→ Your goal
Please rewrite each line of the material below as a numbered list, leaving out any blank lines.

→ Data to process
↓
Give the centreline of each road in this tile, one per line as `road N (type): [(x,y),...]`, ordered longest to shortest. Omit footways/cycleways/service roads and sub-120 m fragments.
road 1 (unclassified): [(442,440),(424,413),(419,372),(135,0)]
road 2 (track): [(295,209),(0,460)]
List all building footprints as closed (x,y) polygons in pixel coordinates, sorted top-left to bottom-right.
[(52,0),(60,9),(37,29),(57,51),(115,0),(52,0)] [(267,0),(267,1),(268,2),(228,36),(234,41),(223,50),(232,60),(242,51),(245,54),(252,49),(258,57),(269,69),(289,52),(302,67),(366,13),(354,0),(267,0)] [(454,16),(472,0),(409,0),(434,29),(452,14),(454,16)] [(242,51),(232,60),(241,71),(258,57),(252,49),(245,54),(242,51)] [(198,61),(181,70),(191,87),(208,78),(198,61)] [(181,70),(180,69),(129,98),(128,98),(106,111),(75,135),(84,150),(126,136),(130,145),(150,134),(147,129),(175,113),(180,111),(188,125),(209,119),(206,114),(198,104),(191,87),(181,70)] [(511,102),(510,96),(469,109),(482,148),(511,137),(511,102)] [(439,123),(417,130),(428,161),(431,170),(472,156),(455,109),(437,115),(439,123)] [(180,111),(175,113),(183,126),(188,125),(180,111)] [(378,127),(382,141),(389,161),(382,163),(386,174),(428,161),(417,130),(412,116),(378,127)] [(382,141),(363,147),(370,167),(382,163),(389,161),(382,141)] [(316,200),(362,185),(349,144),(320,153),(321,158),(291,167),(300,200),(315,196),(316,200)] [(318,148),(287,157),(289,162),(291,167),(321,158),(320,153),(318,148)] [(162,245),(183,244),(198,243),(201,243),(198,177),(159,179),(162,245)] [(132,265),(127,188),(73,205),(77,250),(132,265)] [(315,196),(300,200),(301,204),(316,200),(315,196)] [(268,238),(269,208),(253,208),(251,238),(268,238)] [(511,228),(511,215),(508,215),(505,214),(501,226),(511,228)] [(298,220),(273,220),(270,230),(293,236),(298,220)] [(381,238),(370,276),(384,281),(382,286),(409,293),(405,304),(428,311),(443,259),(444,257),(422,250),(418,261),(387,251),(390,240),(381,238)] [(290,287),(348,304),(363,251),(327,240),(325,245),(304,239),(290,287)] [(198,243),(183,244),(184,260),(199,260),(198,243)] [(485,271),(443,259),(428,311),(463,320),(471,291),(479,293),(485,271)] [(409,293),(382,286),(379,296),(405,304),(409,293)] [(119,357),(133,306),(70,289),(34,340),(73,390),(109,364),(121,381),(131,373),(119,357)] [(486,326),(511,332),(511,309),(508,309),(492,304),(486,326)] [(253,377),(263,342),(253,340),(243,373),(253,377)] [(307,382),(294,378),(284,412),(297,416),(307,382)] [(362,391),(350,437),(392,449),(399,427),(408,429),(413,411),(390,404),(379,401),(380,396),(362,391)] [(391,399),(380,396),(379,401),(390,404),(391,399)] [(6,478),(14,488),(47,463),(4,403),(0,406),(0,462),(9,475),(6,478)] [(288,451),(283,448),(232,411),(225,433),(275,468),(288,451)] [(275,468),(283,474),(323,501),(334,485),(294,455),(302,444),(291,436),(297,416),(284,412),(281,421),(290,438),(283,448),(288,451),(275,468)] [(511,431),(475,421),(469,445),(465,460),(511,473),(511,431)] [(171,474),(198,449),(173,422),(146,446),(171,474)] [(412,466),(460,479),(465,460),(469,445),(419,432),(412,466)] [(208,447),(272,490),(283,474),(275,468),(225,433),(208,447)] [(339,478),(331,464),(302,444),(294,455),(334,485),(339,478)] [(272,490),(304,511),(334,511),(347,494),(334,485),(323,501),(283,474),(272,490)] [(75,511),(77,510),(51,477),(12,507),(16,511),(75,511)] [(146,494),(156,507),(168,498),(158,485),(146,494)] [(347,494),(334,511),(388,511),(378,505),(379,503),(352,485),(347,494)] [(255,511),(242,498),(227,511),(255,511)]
↑
→ The result
1. Give the centreline of each road in this tile, one per line as `road N (type): [(x,y),...]`, ordered longest to shortest. Omit footways/cycleways/service roads and sub-120 m fragments.
2. road 1 (unclassified): [(442,440),(424,413),(419,372),(135,0)]
3. road 2 (track): [(295,209),(0,460)]
4. List all building footprints as closed (x,y) polygons in pixel coordinates, sorted top-left to bottom-right.
5. [(52,0),(60,9),(37,29),(57,51),(115,0),(52,0)] [(267,0),(267,1),(268,2),(228,36),(234,41),(223,50),(232,60),(242,51),(245,54),(252,49),(258,57),(269,69),(289,52),(302,67),(366,13),(354,0),(267,0)] [(454,16),(472,0),(409,0),(434,29),(452,14),(454,16)] [(242,51),(232,60),(241,71),(258,57),(252,49),(245,54),(242,51)] [(198,61),(181,70),(191,87),(208,78),(198,61)] [(181,70),(180,69),(129,98),(128,98),(106,111),(75,135),(84,150),(126,136),(130,145),(150,134),(147,129),(175,113),(180,111),(188,125),(209,119),(206,114),(198,104),(191,87),(181,70)] [(511,102),(510,96),(469,109),(482,148),(511,137),(511,102)] [(439,123),(417,130),(428,161),(431,170),(472,156),(455,109),(437,115),(439,123)] [(180,111),(175,113),(183,126),(188,125),(180,111)] [(378,127),(382,141),(389,161),(382,163),(386,174),(428,161),(417,130),(412,116),(378,127)] [(382,141),(363,147),(370,167),(382,163),(389,161),(382,141)] [(316,200),(362,185),(349,144),(320,153),(321,158),(291,167),(300,200),(315,196),(316,200)] [(318,148),(287,157),(289,162),(291,167),(321,158),(320,153),(318,148)] [(162,245),(183,244),(198,243),(201,243),(198,177),(159,179),(162,245)] [(132,265),(127,188),(73,205),(77,250),(132,265)] [(315,196),(300,200),(301,204),(316,200),(315,196)] [(268,238),(269,208),(253,208),(251,238),(268,238)] [(511,228),(511,215),(508,215),(505,214),(501,226),(511,228)] [(298,220),(273,220),(270,230),(293,236),(298,220)] [(381,238),(370,276),(384,281),(382,286),(409,293),(405,304),(428,311),(443,259),(444,257),(422,250),(418,261),(387,251),(390,240),(381,238)] [(290,287),(348,304),(363,251),(327,240),(325,245),(304,239),(290,287)] [(198,243),(183,244),(184,260),(199,260),(198,243)] [(485,271),(443,259),(428,311),(463,320),(471,291),(479,293),(485,271)] [(409,293),(382,286),(379,296),(405,304),(409,293)] [(119,357),(133,306),(70,289),(34,340),(73,390),(109,364),(121,381),(131,373),(119,357)] [(486,326),(511,332),(511,309),(508,309),(492,304),(486,326)] [(253,377),(263,342),(253,340),(243,373),(253,377)] [(307,382),(294,378),(284,412),(297,416),(307,382)] [(362,391),(350,437),(392,449),(399,427),(408,429),(413,411),(390,404),(379,401),(380,396),(362,391)] [(391,399),(380,396),(379,401),(390,404),(391,399)] [(6,478),(14,488),(47,463),(4,403),(0,406),(0,462),(9,475),(6,478)] [(288,451),(283,448),(232,411),(225,433),(275,468),(288,451)] [(275,468),(283,474),(323,501),(334,485),(294,455),(302,444),(291,436),(297,416),(284,412),(281,421),(290,438),(283,448),(288,451),(275,468)] [(511,431),(475,421),(469,445),(465,460),(511,473),(511,431)] [(171,474),(198,449),(173,422),(146,446),(171,474)] [(412,466),(460,479),(465,460),(469,445),(419,432),(412,466)] [(208,447),(272,490),(283,474),(275,468),(225,433),(208,447)] [(339,478),(331,464),(302,444),(294,455),(334,485),(339,478)] [(272,490),(304,511),(334,511),(347,494),(334,485),(323,501),(283,474),(272,490)] [(75,511),(77,510),(51,477),(12,507),(16,511),(75,511)] [(146,494),(156,507),(168,498),(158,485),(146,494)] [(347,494),(334,511),(388,511),(378,505),(379,503),(352,485),(347,494)] [(255,511),(242,498),(227,511),(255,511)]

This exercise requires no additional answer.